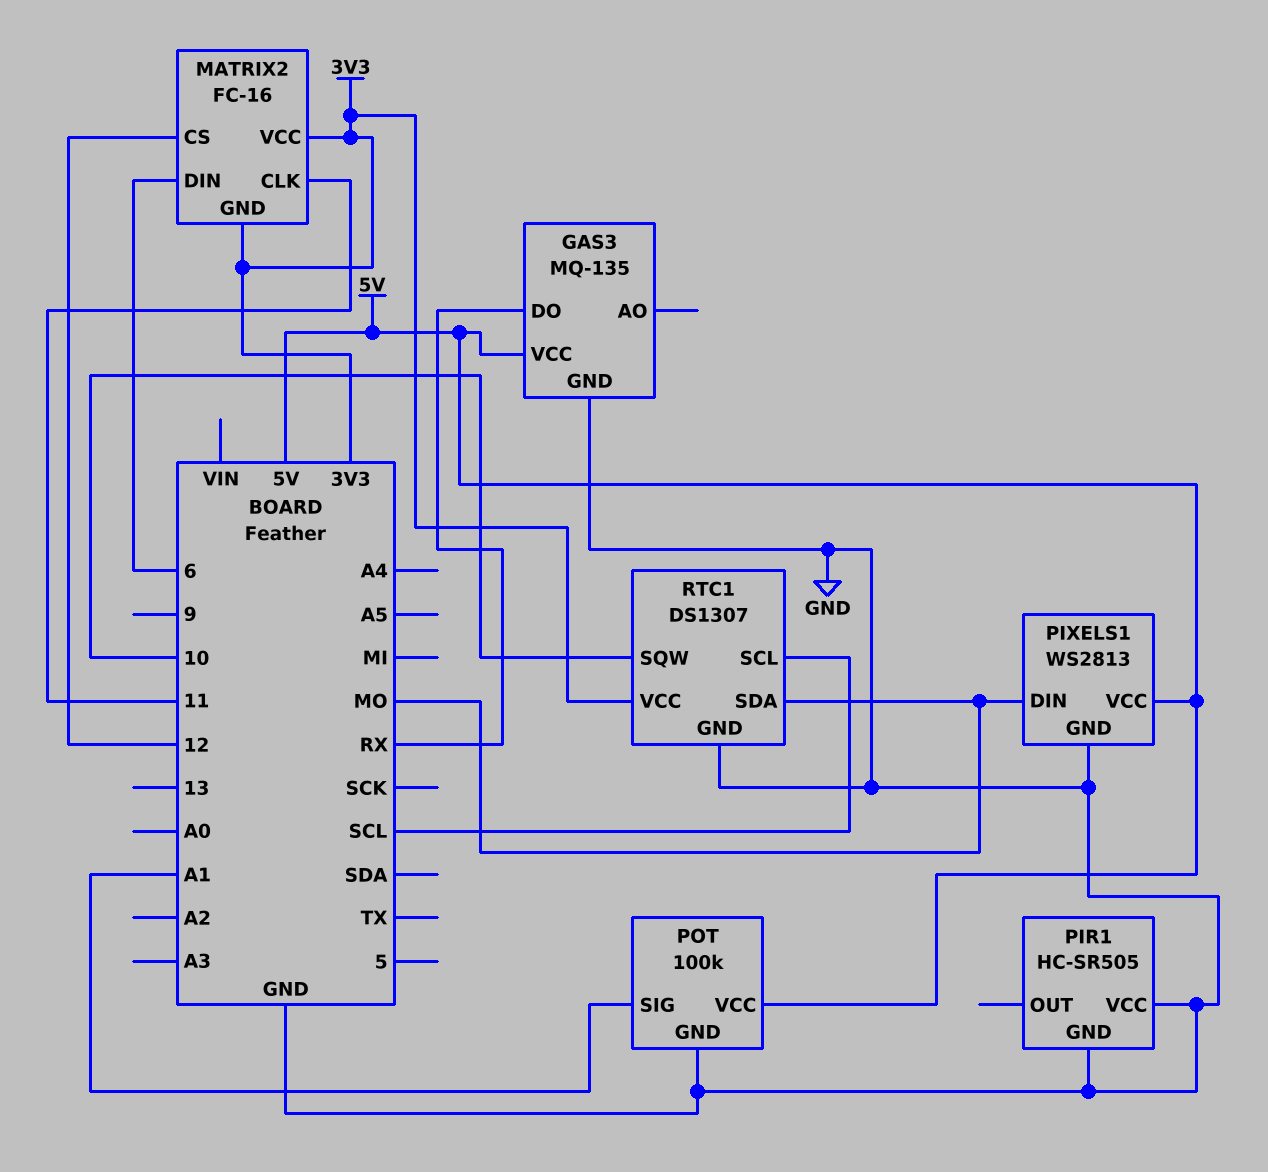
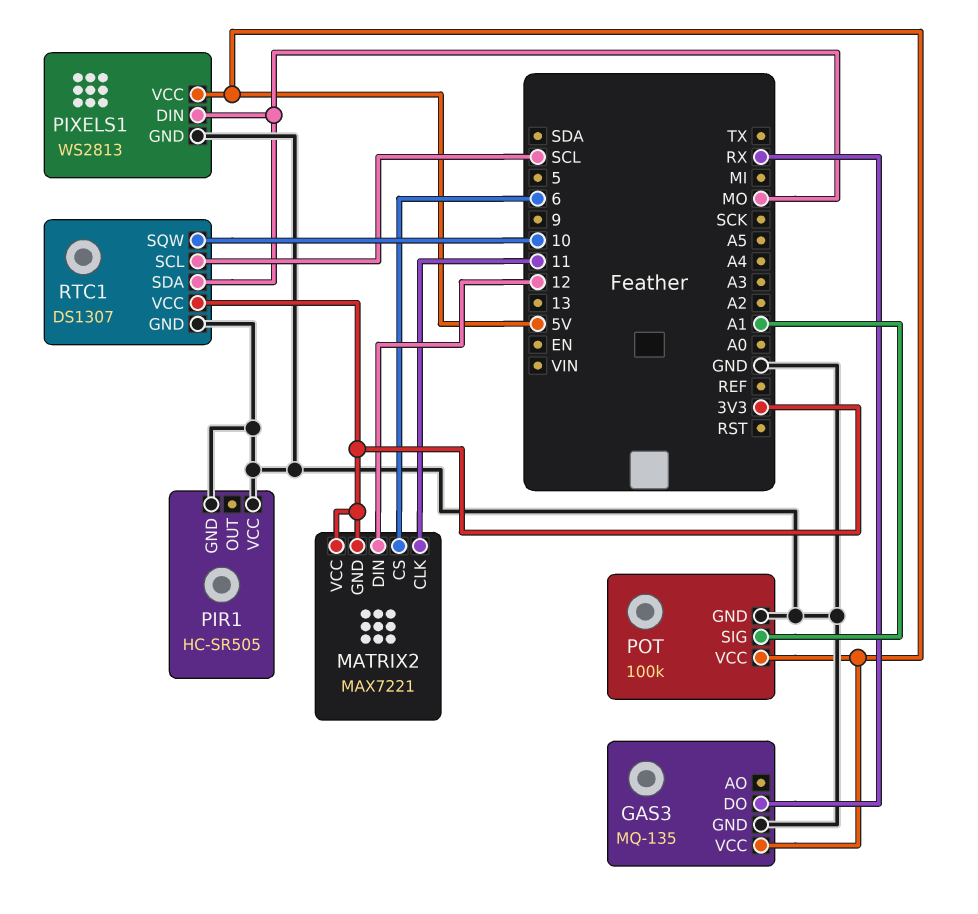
MATRIX2: FC-16 -> MAX7221
MATRIX2 pin CS: 12 -> 6
MATRIX2 pin DIN: 6 -> 12

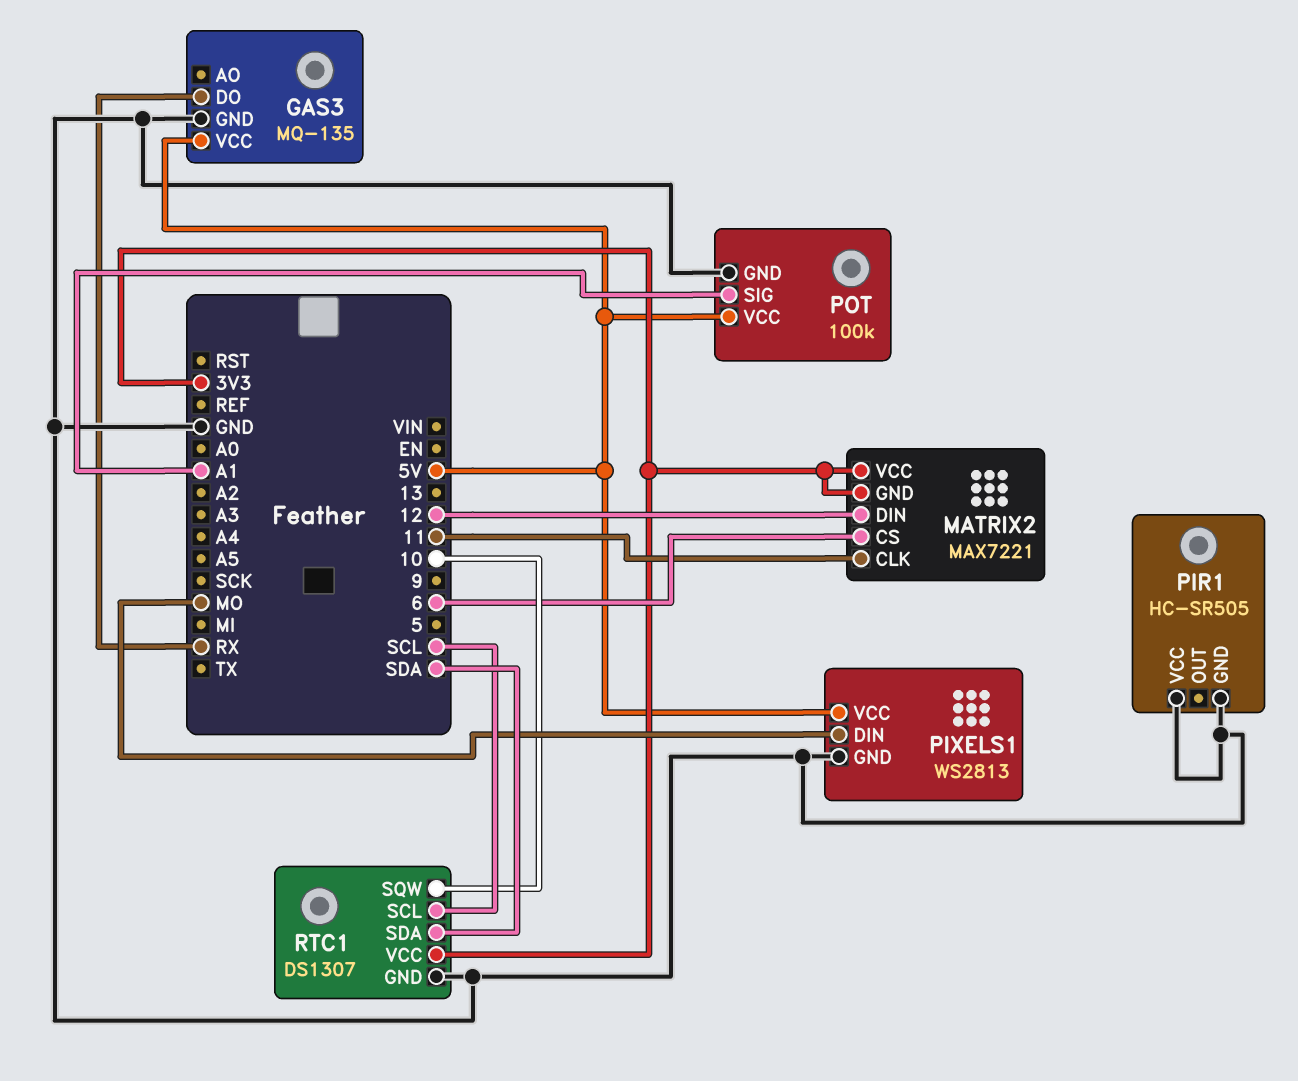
RTC1 pin SDA: MO -> SDA

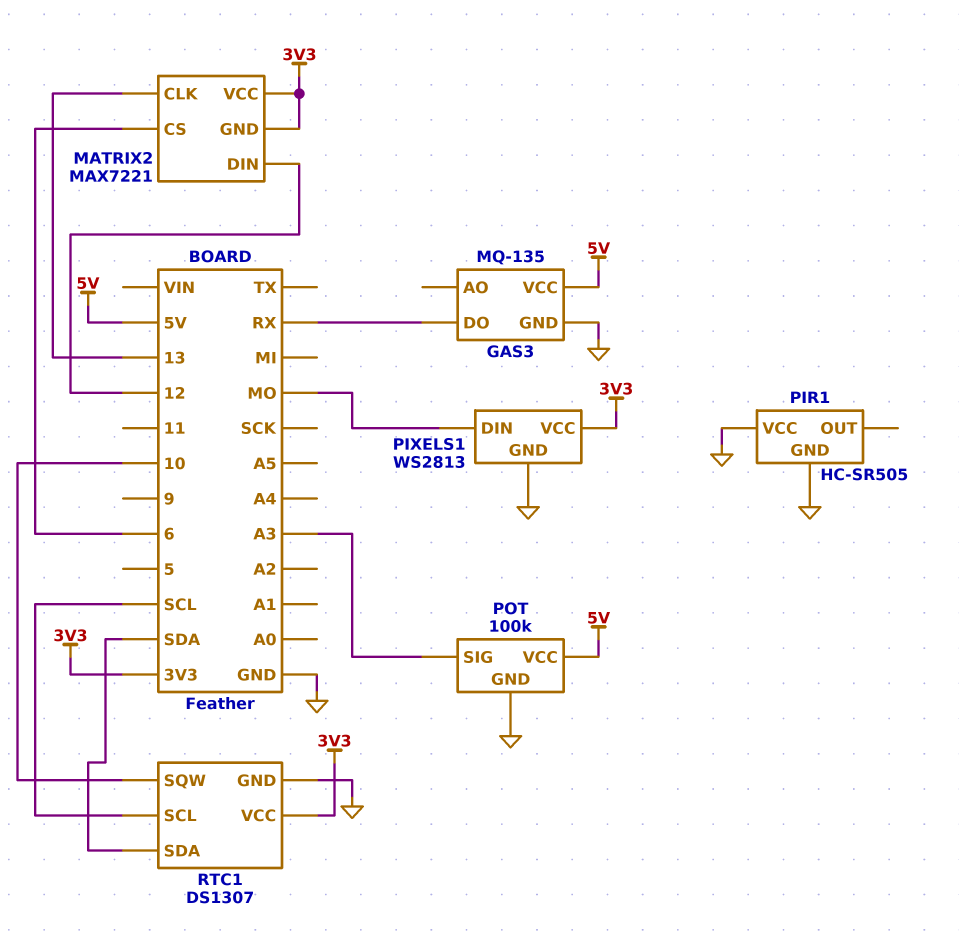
MATRIX2 pin CLK: 11 -> 13
PIXELS1 pin VCC: 5V -> 3V3
POT pin SIG: A1 -> A3

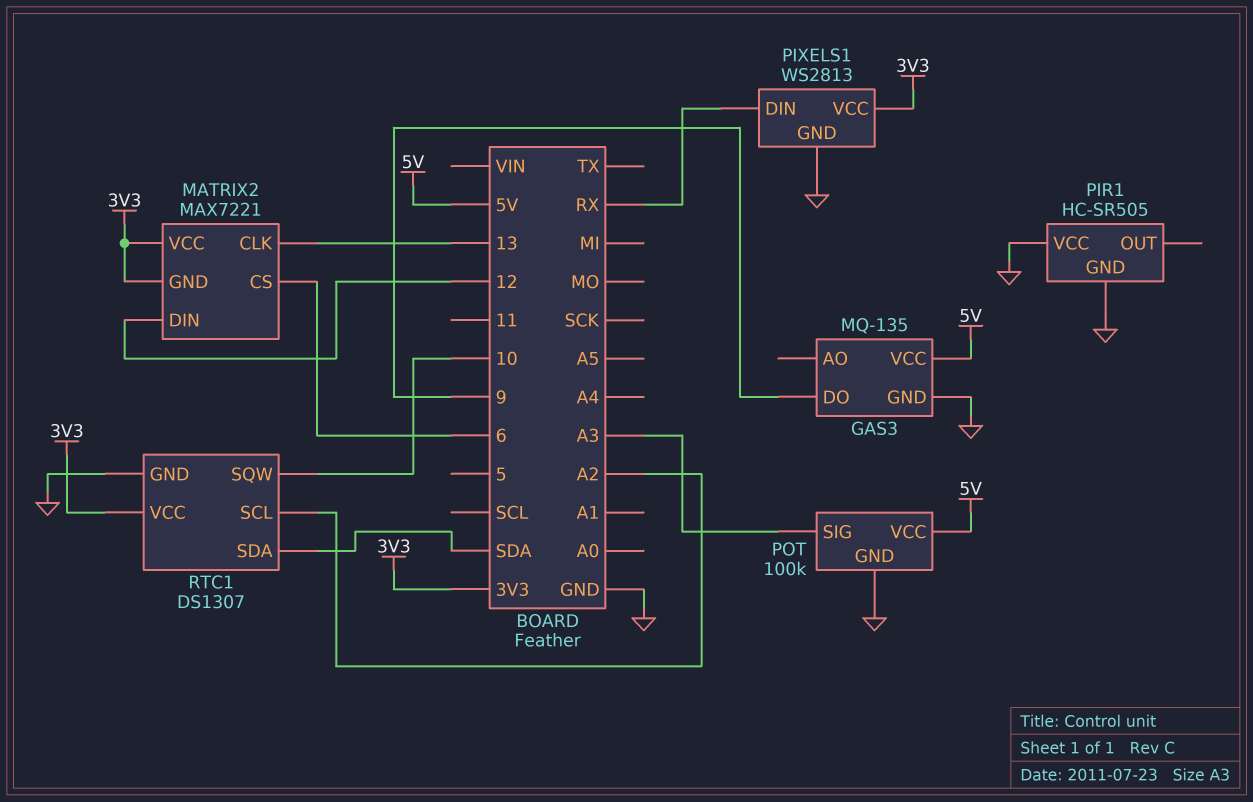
GAS3 pin DO: RX -> 9
PIXELS1 pin DIN: MO -> RX
RTC1 pin SCL: SCL -> A2

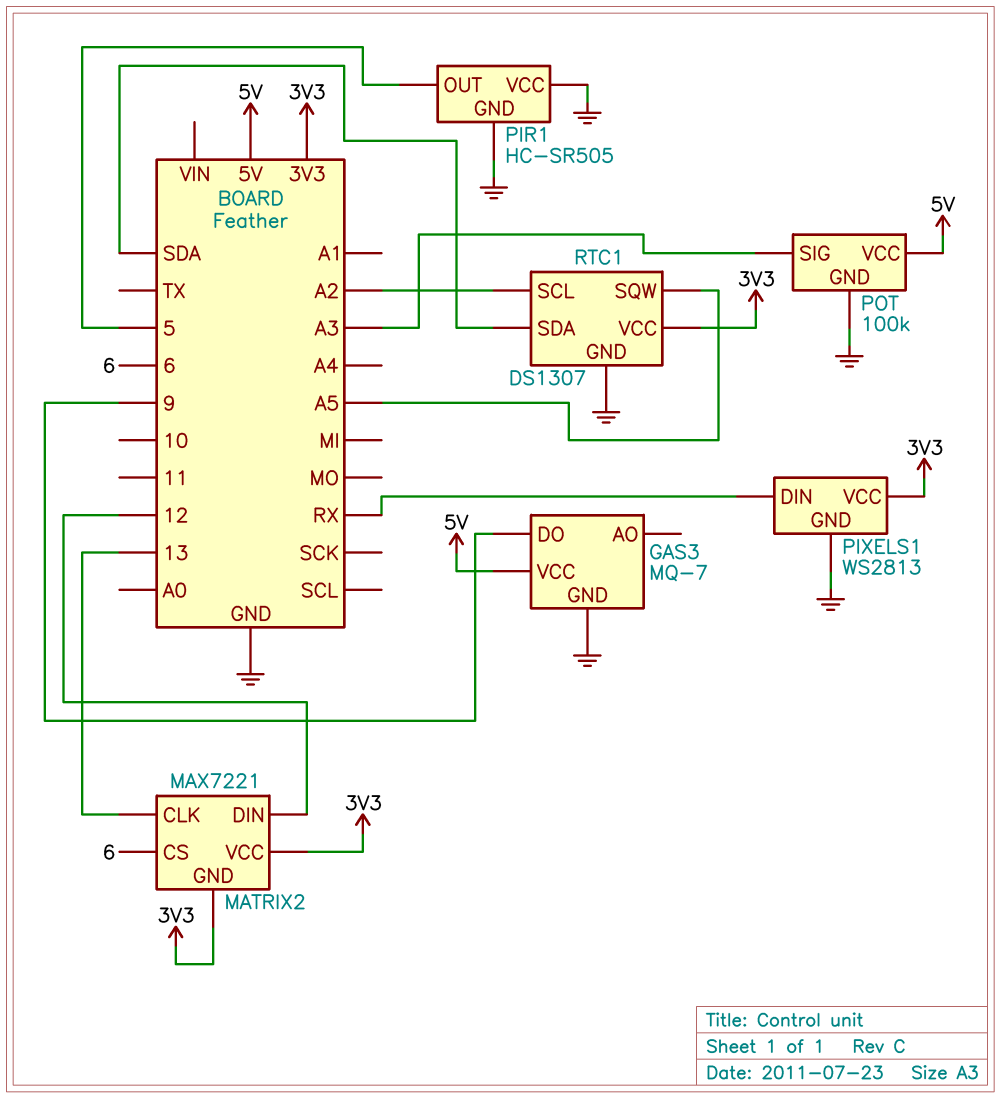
GAS3: MQ-135 -> MQ-7
PIR1 pin OUT: none -> 5
RTC1 pin SQW: 10 -> A5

Work item ▸
Although the records above contain pictures, your copy should give only their text, exactly as written.

Response to this exercise ▸
MATRIX2: FC-16 -> MAX7221
MATRIX2 pin CS: 12 -> 6
MATRIX2 pin DIN: 6 -> 12

RTC1 pin SDA: MO -> SDA

MATRIX2 pin CLK: 11 -> 13
PIXELS1 pin VCC: 5V -> 3V3
POT pin SIG: A1 -> A3

GAS3 pin DO: RX -> 9
PIXELS1 pin DIN: MO -> RX
RTC1 pin SCL: SCL -> A2

GAS3: MQ-135 -> MQ-7
PIR1 pin OUT: none -> 5
RTC1 pin SQW: 10 -> A5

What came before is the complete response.